— Problem statement —
Nothing less than an exact copy of all the records is required.

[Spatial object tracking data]
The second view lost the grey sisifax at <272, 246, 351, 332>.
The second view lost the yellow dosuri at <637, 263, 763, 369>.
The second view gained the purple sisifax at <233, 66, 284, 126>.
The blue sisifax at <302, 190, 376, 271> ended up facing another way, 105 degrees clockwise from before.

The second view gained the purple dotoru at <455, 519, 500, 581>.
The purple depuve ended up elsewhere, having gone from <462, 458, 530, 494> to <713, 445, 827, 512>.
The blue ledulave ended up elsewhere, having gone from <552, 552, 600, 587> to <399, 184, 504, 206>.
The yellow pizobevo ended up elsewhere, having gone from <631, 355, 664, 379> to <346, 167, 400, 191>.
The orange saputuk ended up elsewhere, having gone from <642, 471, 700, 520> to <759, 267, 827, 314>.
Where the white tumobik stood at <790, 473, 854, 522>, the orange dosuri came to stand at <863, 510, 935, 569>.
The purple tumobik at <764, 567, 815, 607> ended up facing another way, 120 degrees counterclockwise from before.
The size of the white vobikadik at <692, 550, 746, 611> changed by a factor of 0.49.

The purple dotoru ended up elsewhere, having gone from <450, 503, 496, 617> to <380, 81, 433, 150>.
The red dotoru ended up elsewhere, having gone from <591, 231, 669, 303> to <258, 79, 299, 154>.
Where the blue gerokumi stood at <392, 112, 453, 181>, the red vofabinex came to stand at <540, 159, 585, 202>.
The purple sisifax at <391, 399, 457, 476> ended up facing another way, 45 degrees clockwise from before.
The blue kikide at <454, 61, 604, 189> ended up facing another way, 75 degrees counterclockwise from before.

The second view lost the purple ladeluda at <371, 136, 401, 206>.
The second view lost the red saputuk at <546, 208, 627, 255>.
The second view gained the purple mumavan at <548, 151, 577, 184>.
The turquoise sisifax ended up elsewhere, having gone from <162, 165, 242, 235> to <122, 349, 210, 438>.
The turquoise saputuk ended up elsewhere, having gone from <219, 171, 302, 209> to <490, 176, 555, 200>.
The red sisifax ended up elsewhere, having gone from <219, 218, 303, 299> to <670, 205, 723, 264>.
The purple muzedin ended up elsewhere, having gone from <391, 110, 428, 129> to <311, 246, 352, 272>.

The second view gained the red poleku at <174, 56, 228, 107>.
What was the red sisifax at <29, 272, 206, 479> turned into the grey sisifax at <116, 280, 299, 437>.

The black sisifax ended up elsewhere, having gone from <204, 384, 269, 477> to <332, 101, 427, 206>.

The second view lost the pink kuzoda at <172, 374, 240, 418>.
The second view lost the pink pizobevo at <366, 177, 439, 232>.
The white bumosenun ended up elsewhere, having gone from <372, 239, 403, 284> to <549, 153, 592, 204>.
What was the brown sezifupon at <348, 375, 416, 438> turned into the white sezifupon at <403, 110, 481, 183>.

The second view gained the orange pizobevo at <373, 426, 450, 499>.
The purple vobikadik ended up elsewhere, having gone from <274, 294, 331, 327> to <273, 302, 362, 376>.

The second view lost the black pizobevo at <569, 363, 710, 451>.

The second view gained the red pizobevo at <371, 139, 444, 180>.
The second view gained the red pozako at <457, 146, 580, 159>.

— Result —
The second view lost the grey sisifax at <272, 246, 351, 332>.
The second view lost the yellow dosuri at <637, 263, 763, 369>.
The second view gained the purple sisifax at <233, 66, 284, 126>.
The blue sisifax at <302, 190, 376, 271> ended up facing another way, 105 degrees clockwise from before.

The second view gained the purple dotoru at <455, 519, 500, 581>.
The purple depuve ended up elsewhere, having gone from <462, 458, 530, 494> to <713, 445, 827, 512>.
The blue ledulave ended up elsewhere, having gone from <552, 552, 600, 587> to <399, 184, 504, 206>.
The yellow pizobevo ended up elsewhere, having gone from <631, 355, 664, 379> to <346, 167, 400, 191>.
The orange saputuk ended up elsewhere, having gone from <642, 471, 700, 520> to <759, 267, 827, 314>.
Where the white tumobik stood at <790, 473, 854, 522>, the orange dosuri came to stand at <863, 510, 935, 569>.
The purple tumobik at <764, 567, 815, 607> ended up facing another way, 120 degrees counterclockwise from before.
The size of the white vobikadik at <692, 550, 746, 611> changed by a factor of 0.49.

The purple dotoru ended up elsewhere, having gone from <450, 503, 496, 617> to <380, 81, 433, 150>.
The red dotoru ended up elsewhere, having gone from <591, 231, 669, 303> to <258, 79, 299, 154>.
Where the blue gerokumi stood at <392, 112, 453, 181>, the red vofabinex came to stand at <540, 159, 585, 202>.
The purple sisifax at <391, 399, 457, 476> ended up facing another way, 45 degrees clockwise from before.
The blue kikide at <454, 61, 604, 189> ended up facing another way, 75 degrees counterclockwise from before.

The second view lost the purple ladeluda at <371, 136, 401, 206>.
The second view lost the red saputuk at <546, 208, 627, 255>.
The second view gained the purple mumavan at <548, 151, 577, 184>.
The turquoise sisifax ended up elsewhere, having gone from <162, 165, 242, 235> to <122, 349, 210, 438>.
The turquoise saputuk ended up elsewhere, having gone from <219, 171, 302, 209> to <490, 176, 555, 200>.
The red sisifax ended up elsewhere, having gone from <219, 218, 303, 299> to <670, 205, 723, 264>.
The purple muzedin ended up elsewhere, having gone from <391, 110, 428, 129> to <311, 246, 352, 272>.

The second view gained the red poleku at <174, 56, 228, 107>.
What was the red sisifax at <29, 272, 206, 479> turned into the grey sisifax at <116, 280, 299, 437>.

The black sisifax ended up elsewhere, having gone from <204, 384, 269, 477> to <332, 101, 427, 206>.

The second view lost the pink kuzoda at <172, 374, 240, 418>.
The second view lost the pink pizobevo at <366, 177, 439, 232>.
The white bumosenun ended up elsewhere, having gone from <372, 239, 403, 284> to <549, 153, 592, 204>.
What was the brown sezifupon at <348, 375, 416, 438> turned into the white sezifupon at <403, 110, 481, 183>.

The second view gained the orange pizobevo at <373, 426, 450, 499>.
The purple vobikadik ended up elsewhere, having gone from <274, 294, 331, 327> to <273, 302, 362, 376>.

The second view lost the black pizobevo at <569, 363, 710, 451>.

The second view gained the red pizobevo at <371, 139, 444, 180>.
The second view gained the red pozako at <457, 146, 580, 159>.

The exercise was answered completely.